§ **Provided material**:
********************
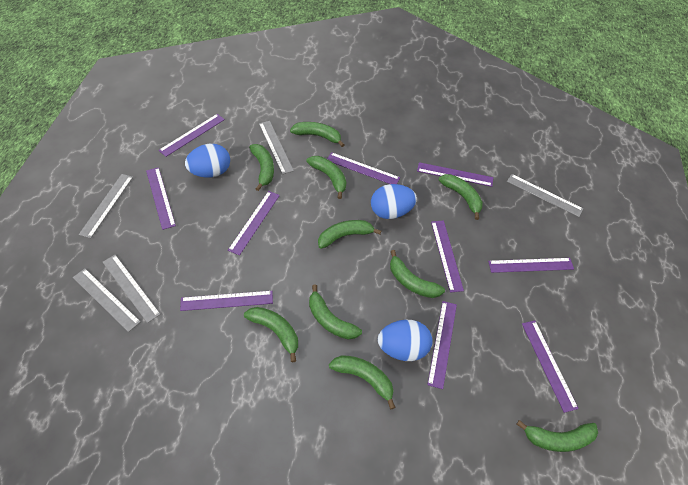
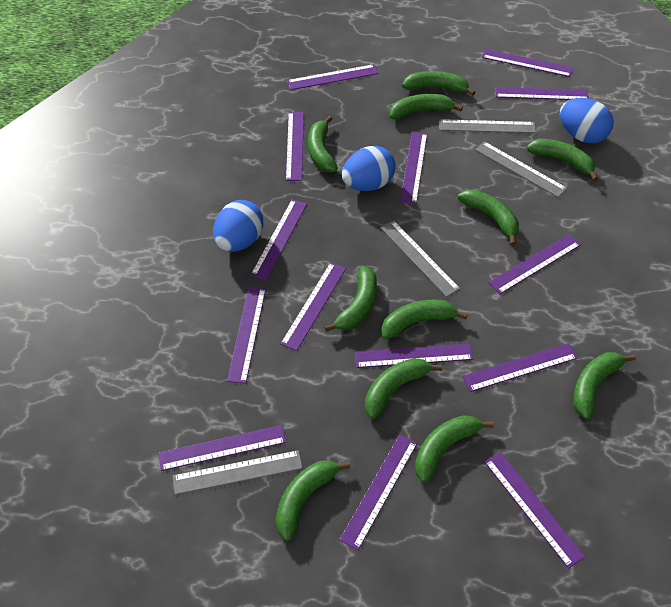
green banana: 10 -> 11
grey ruler: 5 -> 4
purple ruler: 10 -> 14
********************
§ **Problem to work on**: Pictures are not part of the copy. Restate everything else in the listing word for word.

§ **Exercise solution**:
green banana: 10 -> 11
grey ruler: 5 -> 4
purple ruler: 10 -> 14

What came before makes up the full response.